WORK ORDER:
Print every entry, word for word, and skip the images.

[Scene content tallies]
==============================

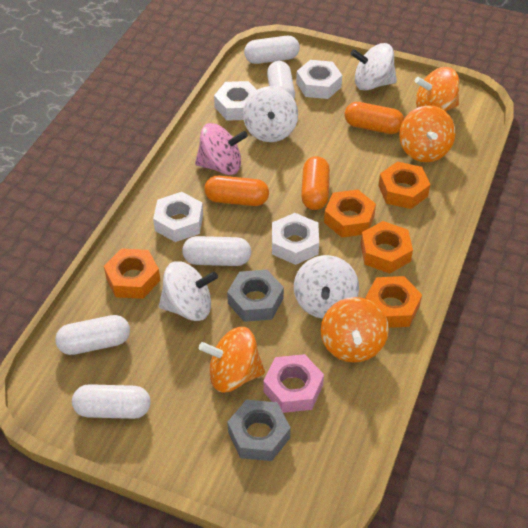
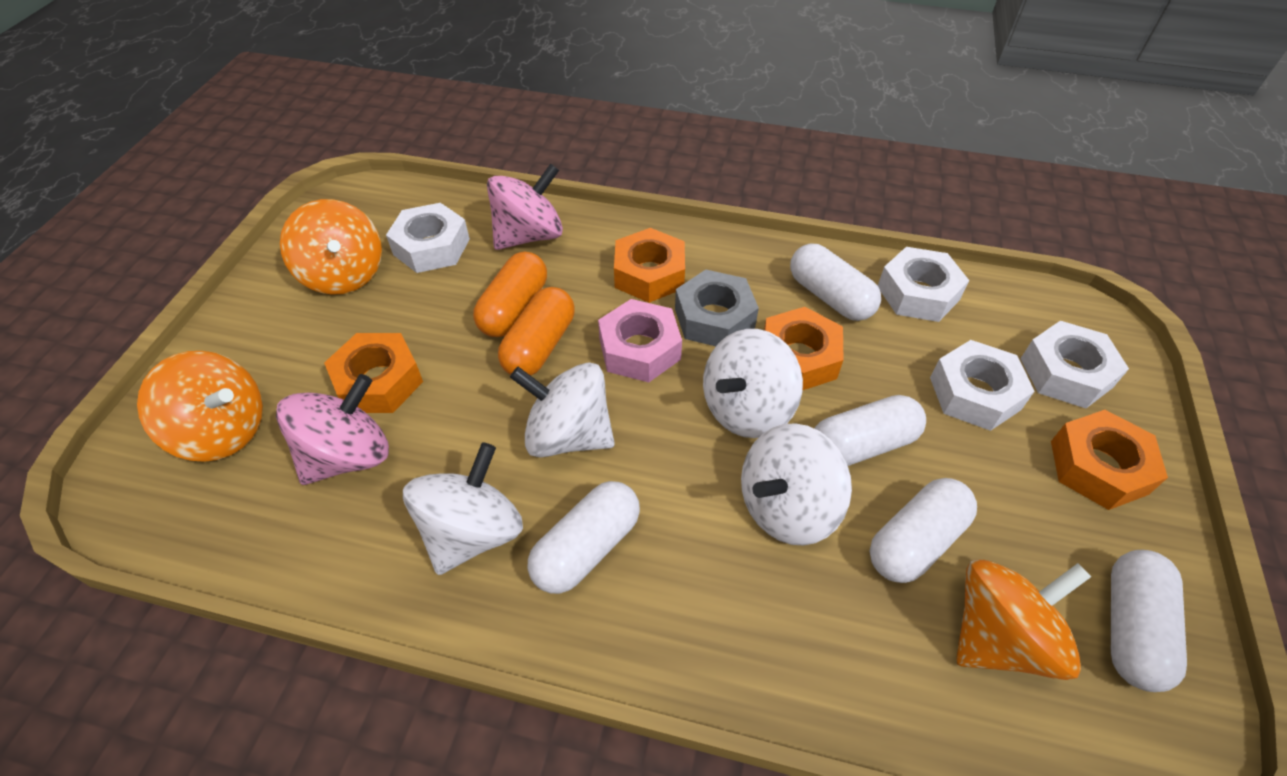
grey nut: 2 -> 1
orange capsule: 3 -> 2
orange nut: 5 -> 4
orange spinning top: 4 -> 3
pink spinning top: 1 -> 2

==============================

TASK OUTPUT:
grey nut: 2 -> 1
orange capsule: 3 -> 2
orange nut: 5 -> 4
orange spinning top: 4 -> 3
pink spinning top: 1 -> 2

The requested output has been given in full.